* TASK INSTRUCTIONS
Your copy should hold the lines below from the first through the one that contains "- missing: brown flashlight <828,458>", each retyped exactly, and no pictures.
———
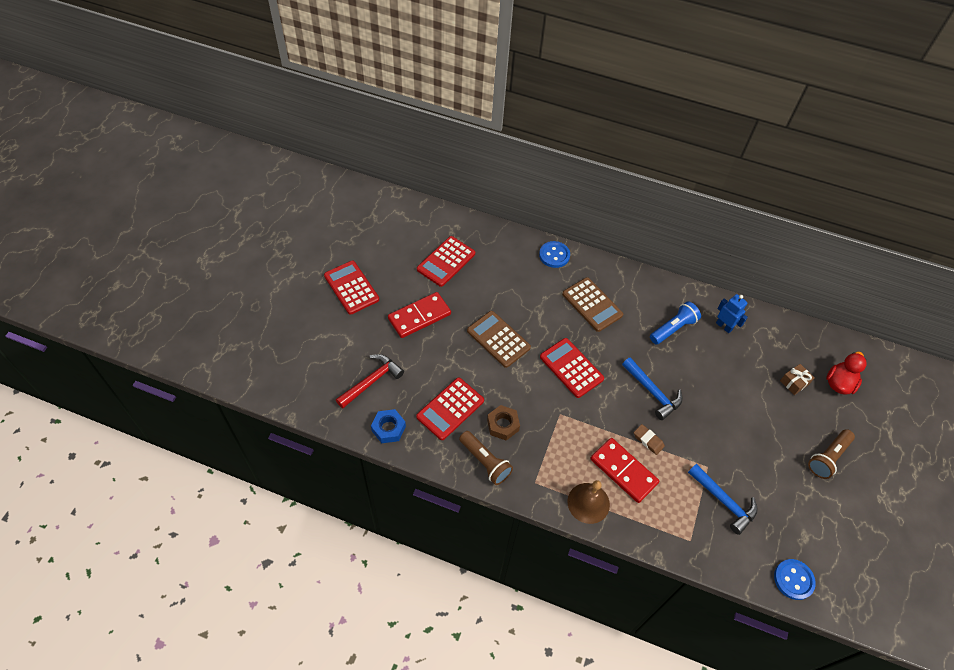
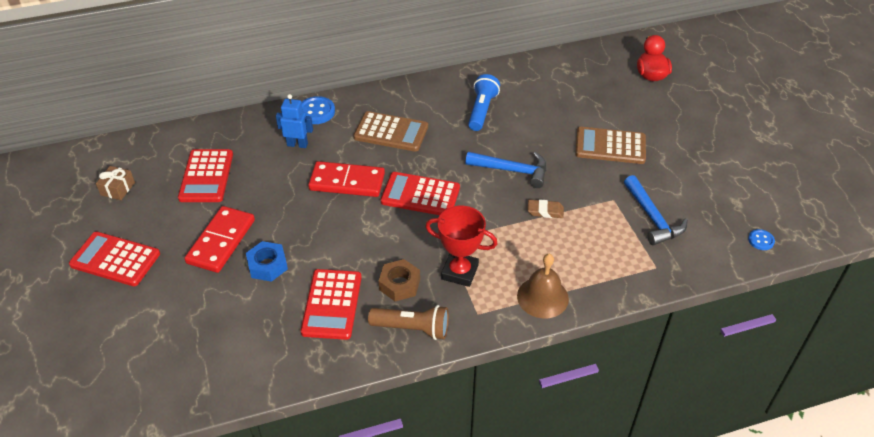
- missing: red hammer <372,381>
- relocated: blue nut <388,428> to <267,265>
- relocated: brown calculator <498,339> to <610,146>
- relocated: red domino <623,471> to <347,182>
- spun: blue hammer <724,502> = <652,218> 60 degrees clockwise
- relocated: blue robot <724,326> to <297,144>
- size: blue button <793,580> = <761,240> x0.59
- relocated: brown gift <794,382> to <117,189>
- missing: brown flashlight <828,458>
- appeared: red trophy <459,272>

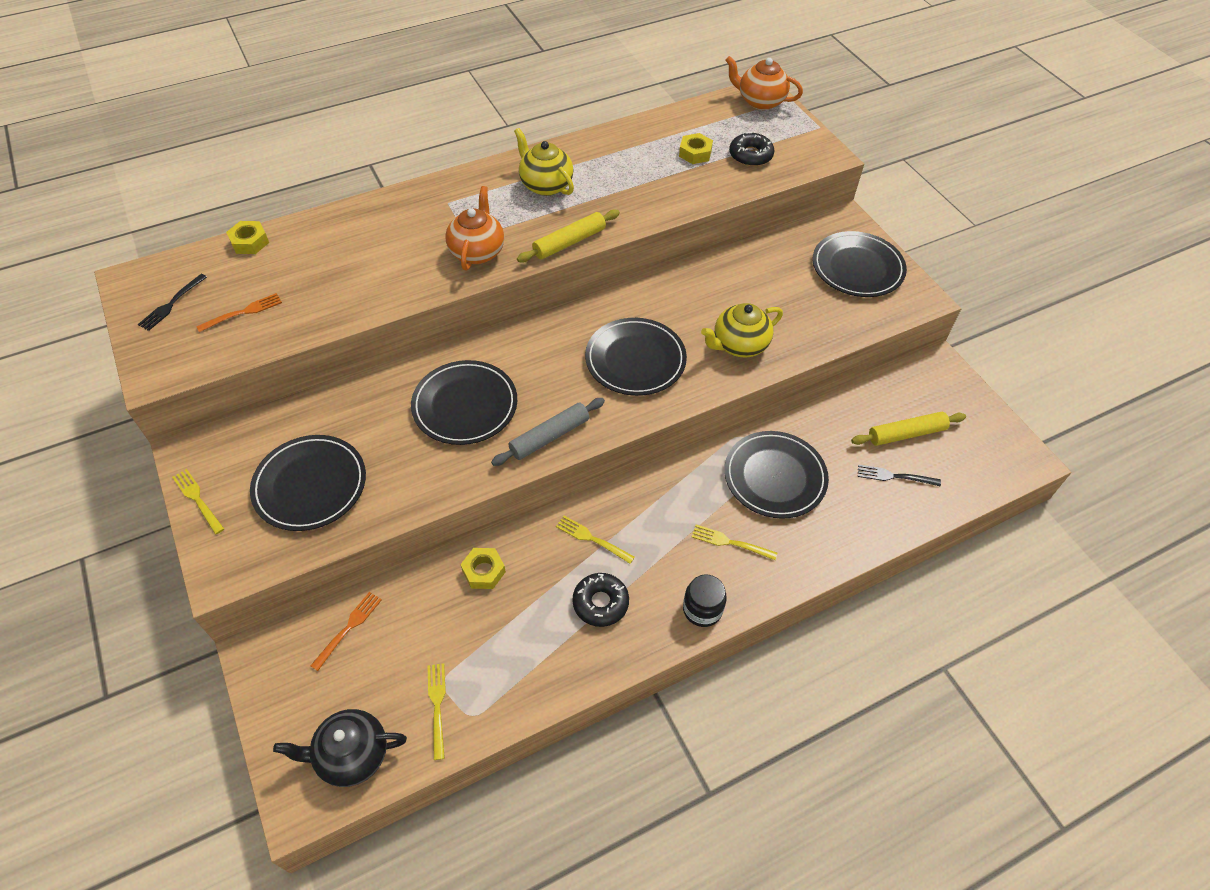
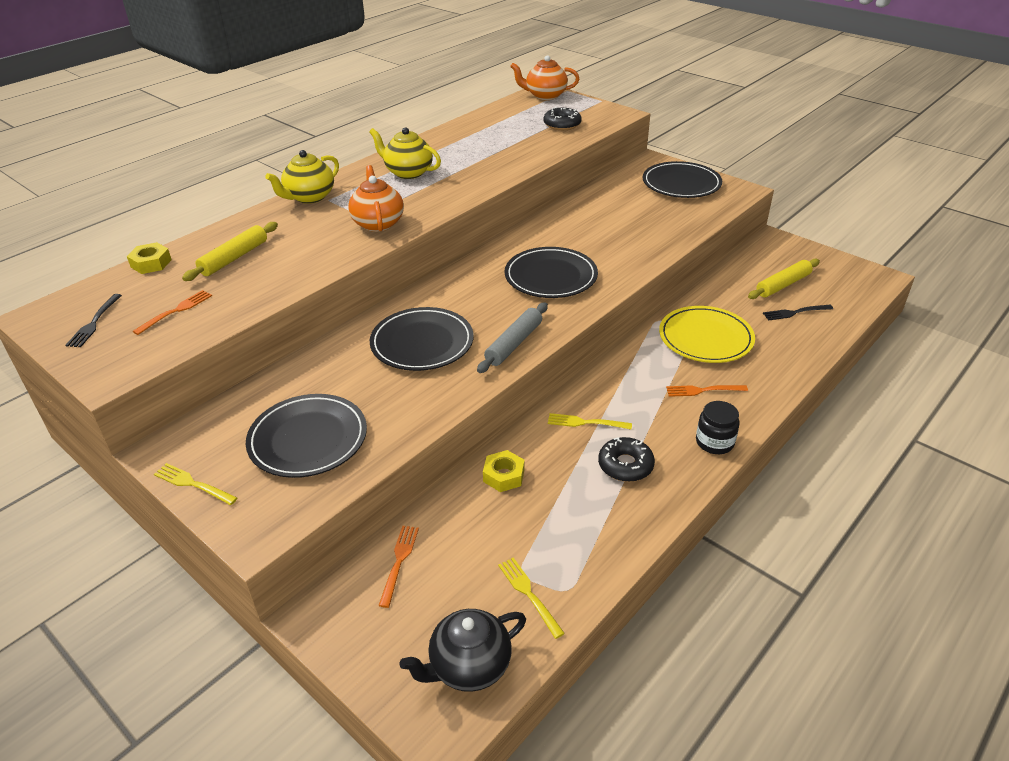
- relocated: yellow rolling pin <569,242> to <234,258>
- missing: yellow nut <695,153>
- colour: yellow fork <730,542> to orange fork <703,390>
- relocated: yellow teapot <739,345> to <309,197>
- colour: black plate <774,477> to yellow plate <705,338>

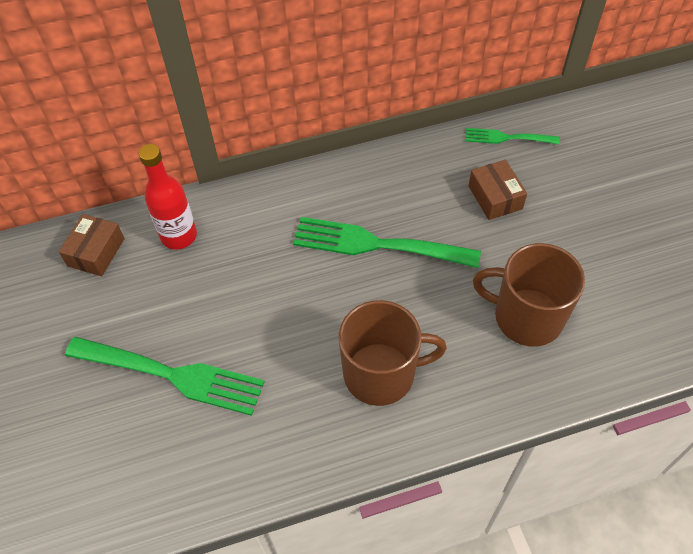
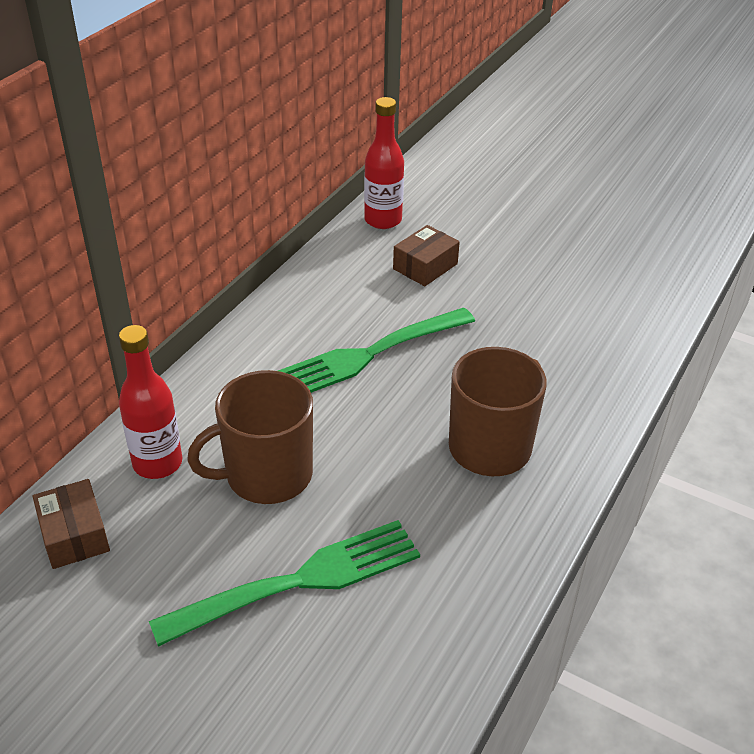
- exchanged: green fork <507,138> to red bottle <383,220>
- spun: brown box <495,197> = <425,266> 75 degrees counterclockwise
- relocated: brown mug <526,317> to <267,475>

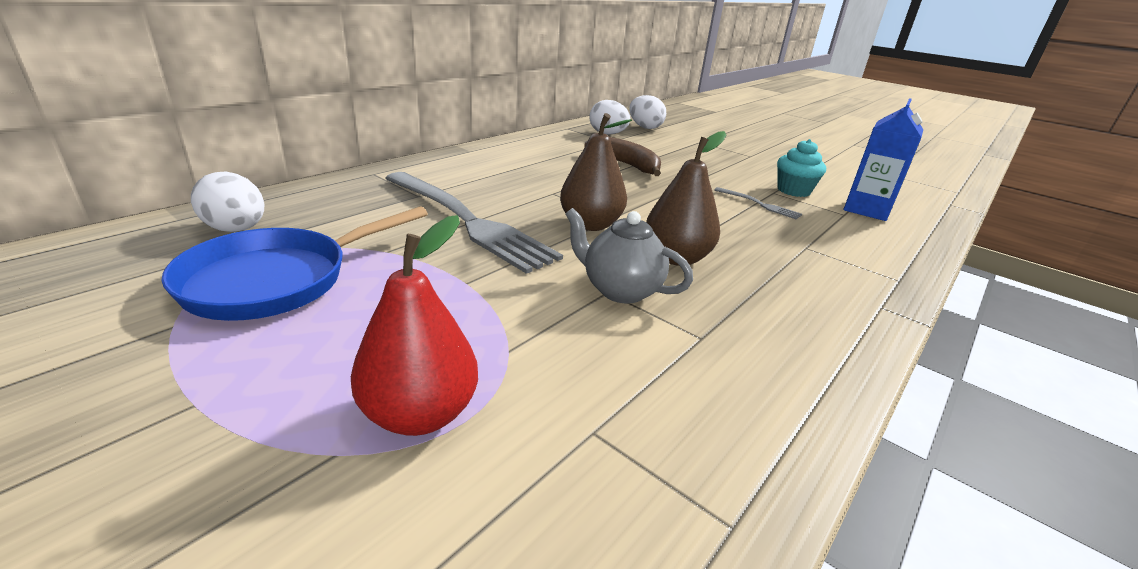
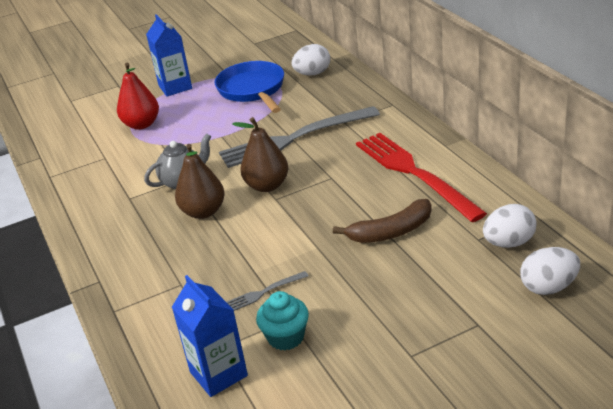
- appeared: blue carton <175,87>
- appeared: red fork <414,173>

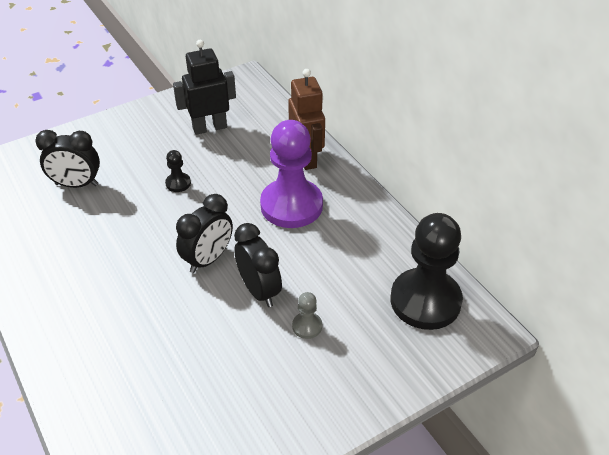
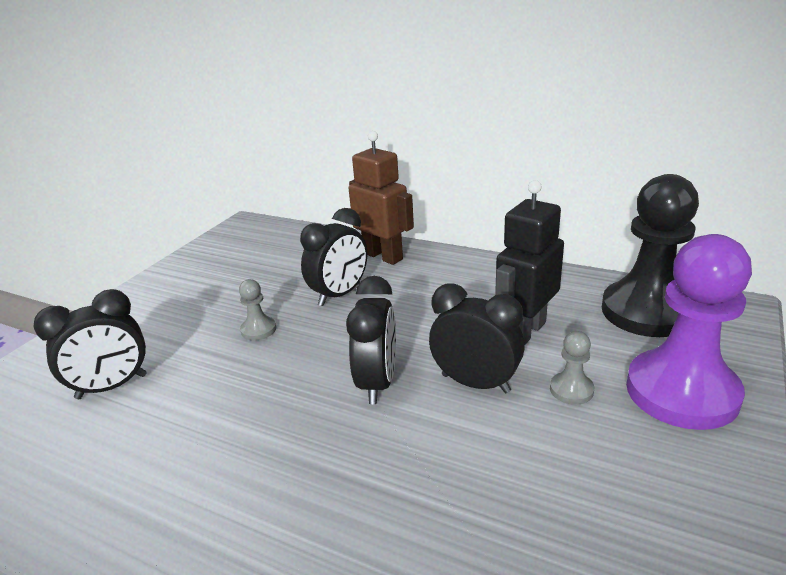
- colour: black pawn <178,183> to grey pawn <258,330>
- relocated: black robot <209,128> to <525,332>
- relocated: purple pawn <291,205> to <681,392>
- appeared: black clock <339,294>

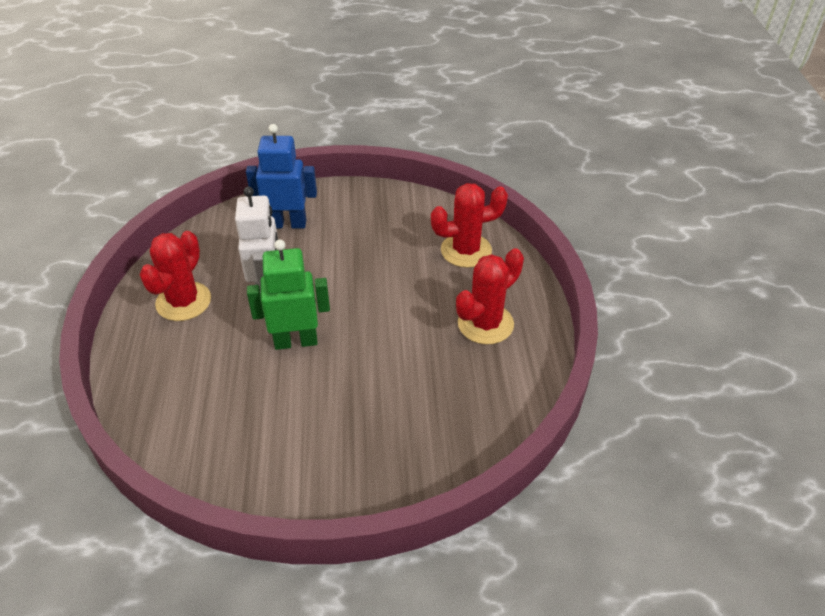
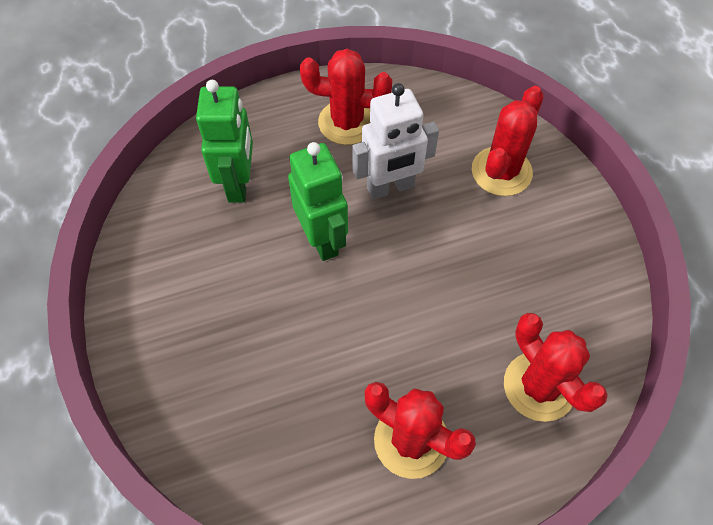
- exchanged: blue robot <287,224> to red cactus <501,171>
- appeared: green robot <239,184>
———
* EXERCISE RESPONSE
- missing: red hammer <372,381>
- relocated: blue nut <388,428> to <267,265>
- relocated: brown calculator <498,339> to <610,146>
- relocated: red domino <623,471> to <347,182>
- spun: blue hammer <724,502> = <652,218> 60 degrees clockwise
- relocated: blue robot <724,326> to <297,144>
- size: blue button <793,580> = <761,240> x0.59
- relocated: brown gift <794,382> to <117,189>
- missing: brown flashlight <828,458>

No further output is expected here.